Excerpts from a dataset:

##########

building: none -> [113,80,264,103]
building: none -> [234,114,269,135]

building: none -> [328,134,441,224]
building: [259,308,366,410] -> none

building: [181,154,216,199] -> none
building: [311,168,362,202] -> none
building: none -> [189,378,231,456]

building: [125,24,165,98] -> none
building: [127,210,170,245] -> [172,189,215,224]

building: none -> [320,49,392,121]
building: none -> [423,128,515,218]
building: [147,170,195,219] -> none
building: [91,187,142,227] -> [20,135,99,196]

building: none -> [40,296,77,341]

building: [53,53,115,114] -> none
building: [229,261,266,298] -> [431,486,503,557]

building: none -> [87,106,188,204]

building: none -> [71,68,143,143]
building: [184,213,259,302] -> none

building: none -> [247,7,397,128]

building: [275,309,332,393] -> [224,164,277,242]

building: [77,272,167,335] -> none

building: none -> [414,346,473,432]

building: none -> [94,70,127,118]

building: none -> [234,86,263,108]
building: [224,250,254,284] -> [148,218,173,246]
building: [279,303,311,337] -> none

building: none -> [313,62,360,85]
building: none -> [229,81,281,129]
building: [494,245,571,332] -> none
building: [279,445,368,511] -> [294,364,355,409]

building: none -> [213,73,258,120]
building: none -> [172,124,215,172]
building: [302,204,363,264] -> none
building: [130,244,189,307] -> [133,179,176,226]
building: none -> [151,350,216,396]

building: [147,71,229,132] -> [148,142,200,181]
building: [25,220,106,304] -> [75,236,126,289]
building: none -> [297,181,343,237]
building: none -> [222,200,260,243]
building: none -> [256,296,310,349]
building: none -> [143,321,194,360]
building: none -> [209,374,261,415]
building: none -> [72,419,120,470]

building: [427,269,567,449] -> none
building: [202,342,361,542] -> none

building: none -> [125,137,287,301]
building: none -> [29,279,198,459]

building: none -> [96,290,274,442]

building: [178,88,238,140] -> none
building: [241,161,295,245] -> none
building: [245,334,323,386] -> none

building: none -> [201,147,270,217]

##########

→ **ASSIGNED TASK**
Output the line containing "building: none -> [29,279,198,459]" together with all later lines of the entries, exactly as written, through the final line.

→ **RESPONSE TO THE EXERCISE**
building: none -> [29,279,198,459]

building: none -> [96,290,274,442]

building: [178,88,238,140] -> none
building: [241,161,295,245] -> none
building: [245,334,323,386] -> none

building: none -> [201,147,270,217]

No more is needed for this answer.